YOUR TASK: Your task is to copy each line of the records that includes the string "diode".

RECORDS TO PROCESS:
________________________________________

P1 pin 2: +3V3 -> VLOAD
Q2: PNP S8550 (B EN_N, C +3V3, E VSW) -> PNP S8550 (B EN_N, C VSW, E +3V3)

________________________________________

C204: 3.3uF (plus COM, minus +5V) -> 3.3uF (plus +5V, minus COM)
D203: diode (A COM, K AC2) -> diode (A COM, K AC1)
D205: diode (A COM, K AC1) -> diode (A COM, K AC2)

________________________________________

ANSWER TO THE PROBLEM:
D203: diode (A COM, K AC2) -> diode (A COM, K AC1)
D205: diode (A COM, K AC1) -> diode (A COM, K AC2)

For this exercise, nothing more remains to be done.